--- DATA EXCERPTS Enclosed Below ---

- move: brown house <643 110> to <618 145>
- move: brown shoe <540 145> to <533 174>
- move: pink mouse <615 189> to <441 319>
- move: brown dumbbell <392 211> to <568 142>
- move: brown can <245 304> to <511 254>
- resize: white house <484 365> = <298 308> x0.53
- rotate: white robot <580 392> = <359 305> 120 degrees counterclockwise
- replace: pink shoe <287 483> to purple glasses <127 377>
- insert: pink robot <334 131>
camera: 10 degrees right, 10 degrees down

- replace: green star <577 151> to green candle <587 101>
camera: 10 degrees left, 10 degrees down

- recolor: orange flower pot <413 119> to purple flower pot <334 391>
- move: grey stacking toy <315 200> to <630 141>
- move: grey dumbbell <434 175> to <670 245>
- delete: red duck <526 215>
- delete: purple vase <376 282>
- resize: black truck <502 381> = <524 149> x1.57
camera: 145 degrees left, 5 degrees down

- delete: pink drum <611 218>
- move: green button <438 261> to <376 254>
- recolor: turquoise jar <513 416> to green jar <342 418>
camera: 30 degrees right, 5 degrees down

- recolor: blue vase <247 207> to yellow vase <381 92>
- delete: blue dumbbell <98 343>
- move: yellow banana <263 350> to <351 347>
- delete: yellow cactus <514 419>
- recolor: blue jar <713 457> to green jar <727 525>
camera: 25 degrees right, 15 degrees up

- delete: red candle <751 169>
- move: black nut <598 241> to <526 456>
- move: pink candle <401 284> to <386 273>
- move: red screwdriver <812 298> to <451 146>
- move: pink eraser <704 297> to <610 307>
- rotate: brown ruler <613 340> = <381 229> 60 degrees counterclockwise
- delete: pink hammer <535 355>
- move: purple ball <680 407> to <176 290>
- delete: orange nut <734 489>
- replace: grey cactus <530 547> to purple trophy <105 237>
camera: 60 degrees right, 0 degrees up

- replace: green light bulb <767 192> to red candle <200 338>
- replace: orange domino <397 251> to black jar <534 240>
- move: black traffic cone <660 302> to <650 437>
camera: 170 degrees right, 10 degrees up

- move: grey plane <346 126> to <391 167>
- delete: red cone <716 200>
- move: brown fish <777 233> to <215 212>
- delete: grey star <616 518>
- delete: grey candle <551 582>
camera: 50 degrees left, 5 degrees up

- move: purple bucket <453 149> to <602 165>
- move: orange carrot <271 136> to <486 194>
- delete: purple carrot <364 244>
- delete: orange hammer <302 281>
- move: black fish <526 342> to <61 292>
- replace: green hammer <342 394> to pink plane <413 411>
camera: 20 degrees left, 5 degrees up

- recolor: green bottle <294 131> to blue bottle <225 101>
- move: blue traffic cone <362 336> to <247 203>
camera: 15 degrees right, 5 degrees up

--- End of Enclosed DATA EXCERPTS ---

REQUIRED WORK:
Gather from the records above every line containing the string "white".

REPLY TO THE TASK:
- resize: white house <484 365> = <298 308> x0.53
- rotate: white robot <580 392> = <359 305> 120 degrees counterclockwise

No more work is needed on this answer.